● EXTRACTED RECORDS
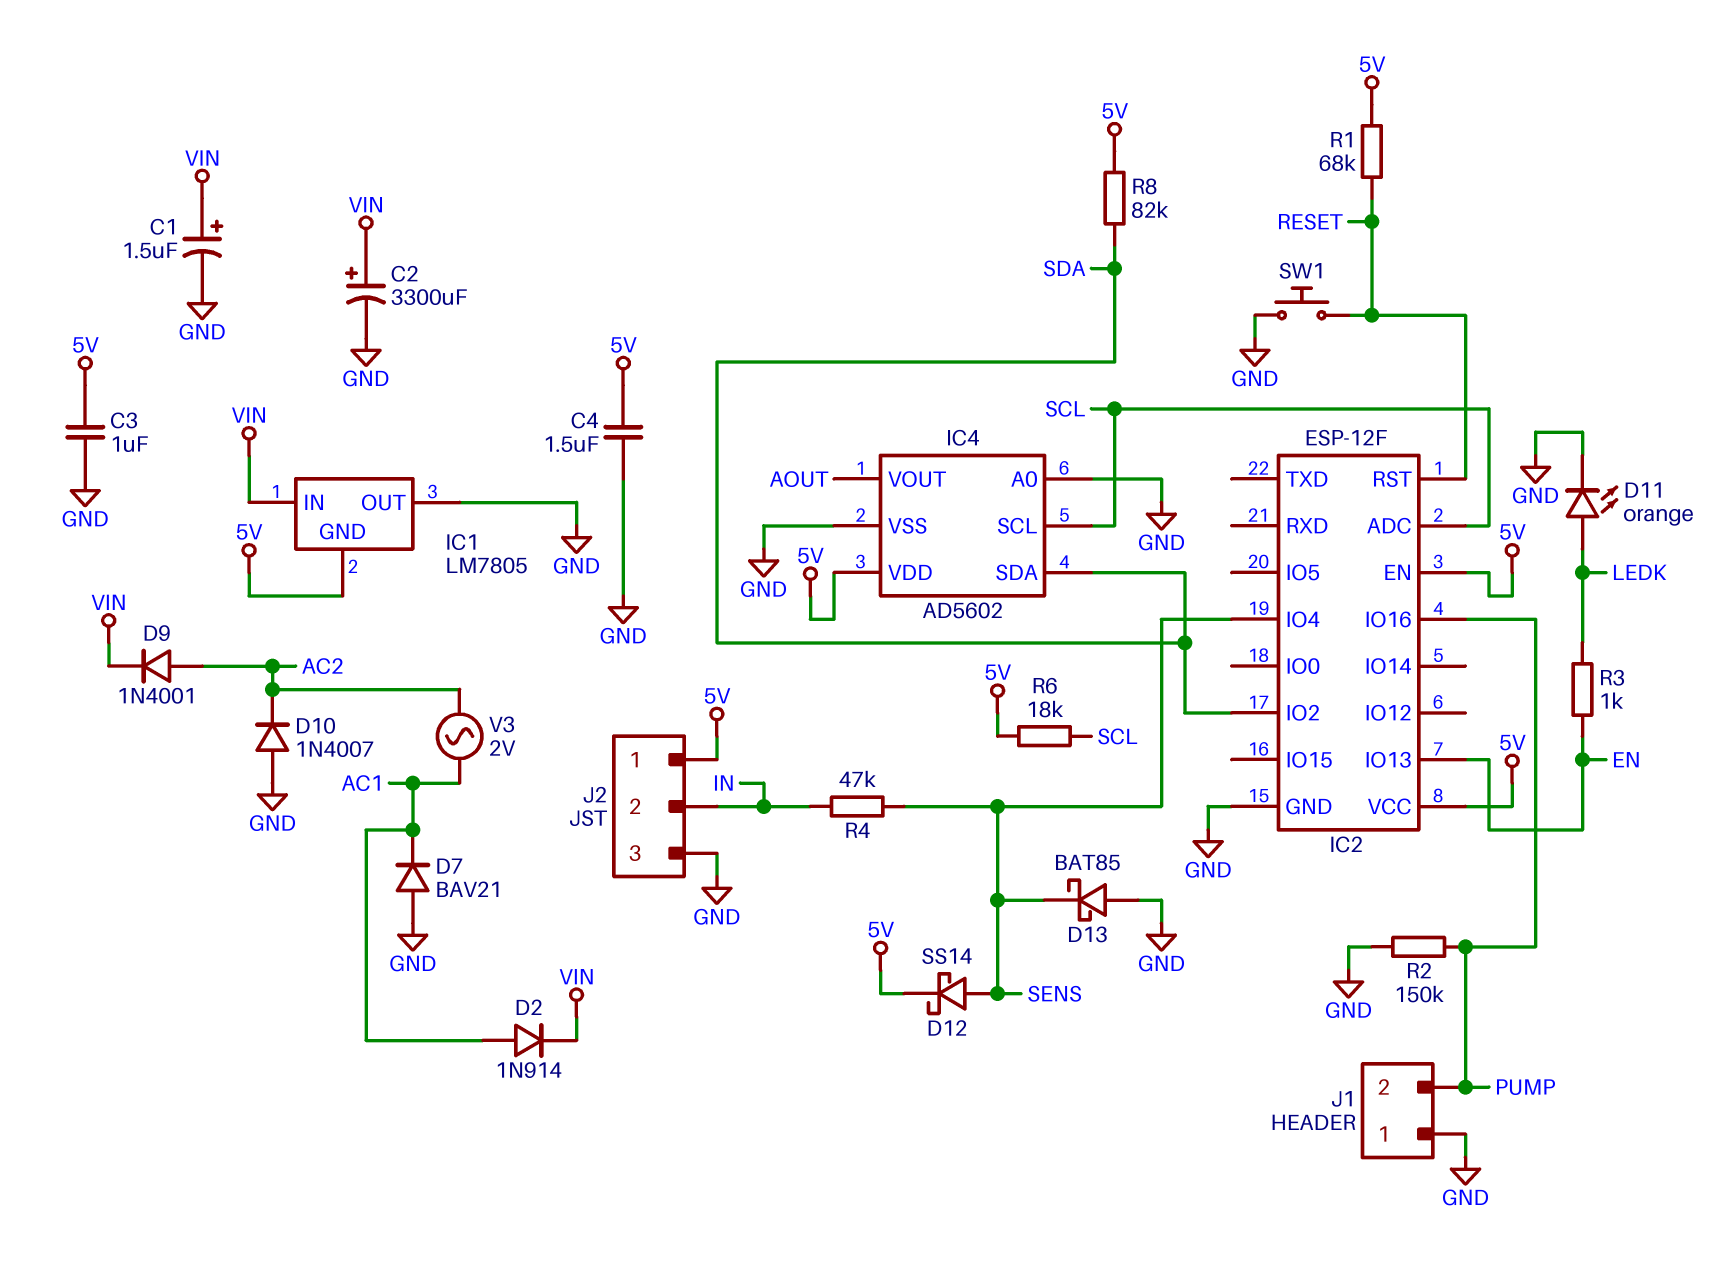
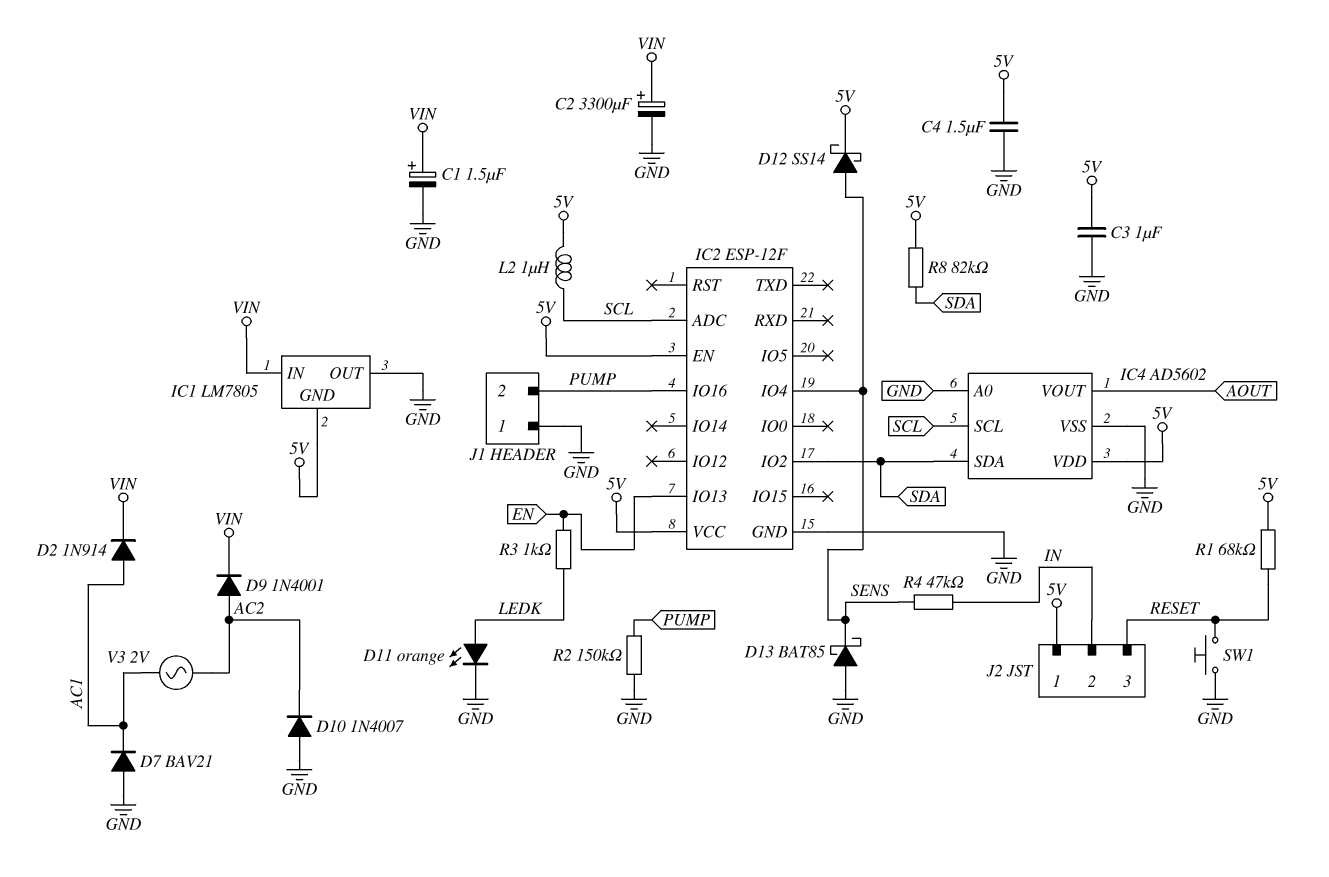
IC2 pin RST: RESET -> none
J2 pin 3: GND -> RESET
L2: none -> 1uH (5V, SCL)
R6: 18k (5V, SCL) -> none

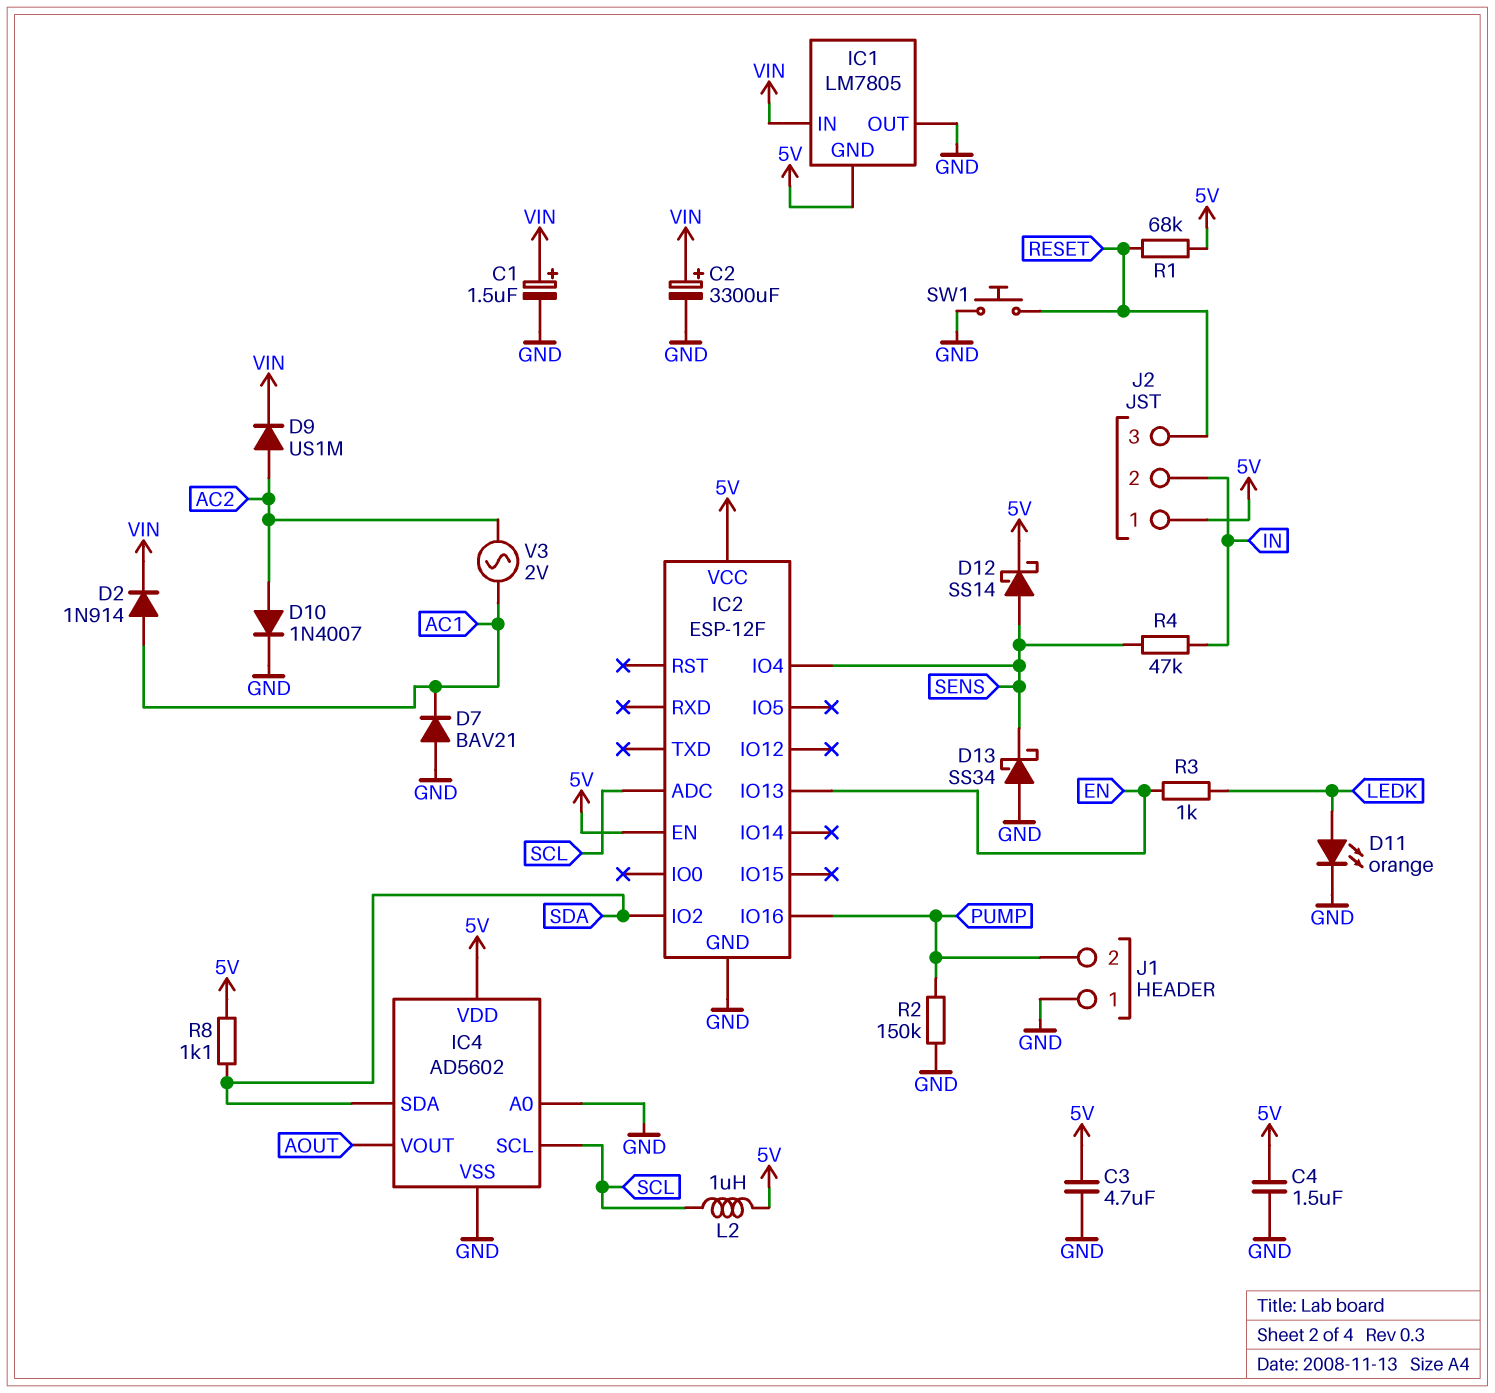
C3: 1uF (5V, GND) -> 4.7uF (5V, GND)
D9: diode 1N4001 (A AC2, K VIN) -> diode US1M (A AC2, K VIN)
D10: diode 1N4007 (A GND, K AC2) -> diode 1N4007 (A AC2, K GND)
D13: schottky BAT85 (A GND, K SENS) -> schottky SS34 (A GND, K SENS)
R8: 82k (5V, SDA) -> 1.1k (5V, SDA)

● PROBLEM TO SOLVE
Pictures stay out; print everything else in the data exactly.

● EXERCISE RESULT
IC2 pin RST: RESET -> none
J2 pin 3: GND -> RESET
L2: none -> 1uH (5V, SCL)
R6: 18k (5V, SCL) -> none

C3: 1uF (5V, GND) -> 4.7uF (5V, GND)
D9: diode 1N4001 (A AC2, K VIN) -> diode US1M (A AC2, K VIN)
D10: diode 1N4007 (A GND, K AC2) -> diode 1N4007 (A AC2, K GND)
D13: schottky BAT85 (A GND, K SENS) -> schottky SS34 (A GND, K SENS)
R8: 82k (5V, SDA) -> 1.1k (5V, SDA)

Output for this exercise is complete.